> _DATA TO EXAMINE_:

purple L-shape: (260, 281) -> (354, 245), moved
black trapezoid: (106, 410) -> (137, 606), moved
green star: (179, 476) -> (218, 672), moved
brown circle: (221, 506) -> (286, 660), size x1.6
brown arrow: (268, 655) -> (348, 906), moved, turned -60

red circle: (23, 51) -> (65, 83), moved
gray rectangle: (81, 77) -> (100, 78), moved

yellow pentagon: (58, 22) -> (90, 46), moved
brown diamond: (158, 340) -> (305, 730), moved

==

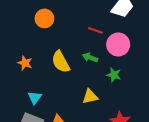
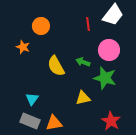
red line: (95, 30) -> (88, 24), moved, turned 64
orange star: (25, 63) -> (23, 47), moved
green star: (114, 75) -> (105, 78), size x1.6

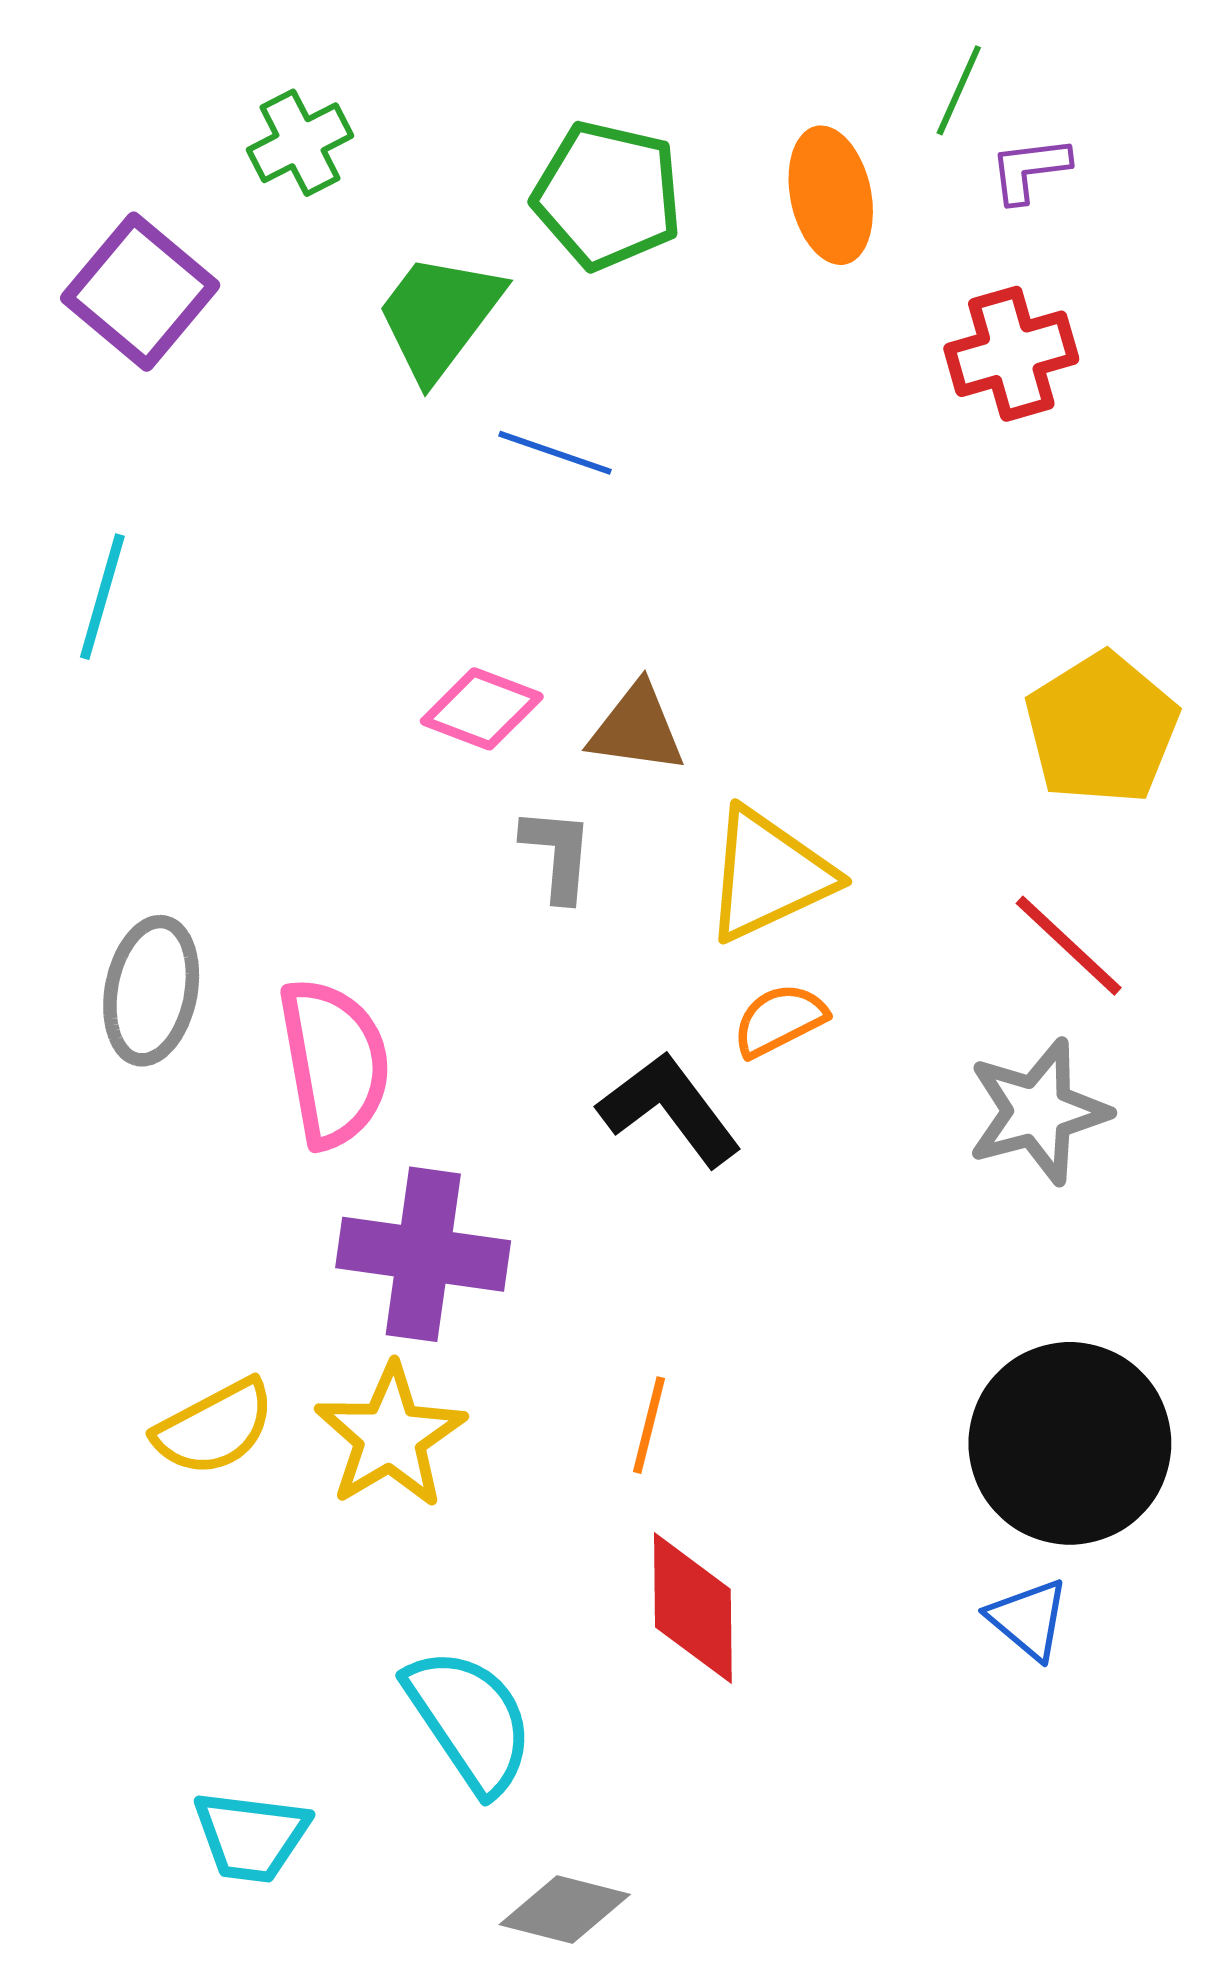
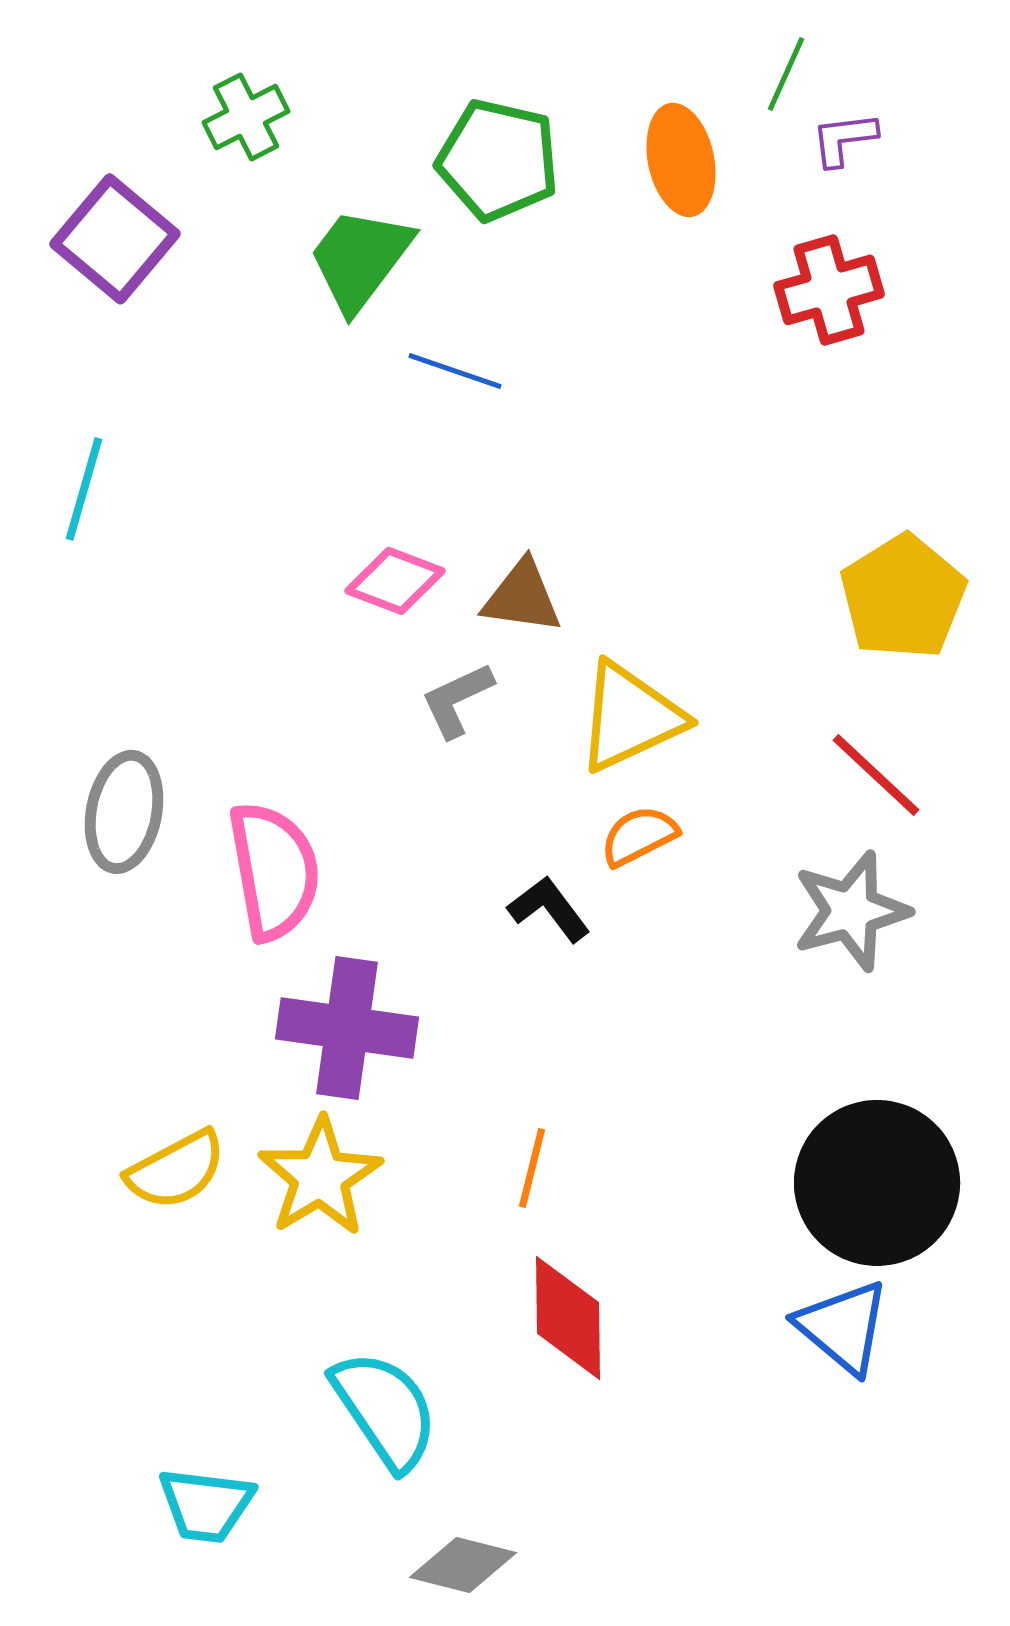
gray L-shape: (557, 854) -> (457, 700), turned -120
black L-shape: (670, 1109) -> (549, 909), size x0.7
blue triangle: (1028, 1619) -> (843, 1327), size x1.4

> _YOUR ASSIGNMENT_:
Beginning at the line above that contains "yellow pentagon: (58, 22) -> (90, 46), moved", return each line exactly through the line that contains "brown diamond: (158, 340)", and no others.

> _SOLUTION_:
yellow pentagon: (58, 22) -> (90, 46), moved
brown diamond: (158, 340) -> (305, 730), moved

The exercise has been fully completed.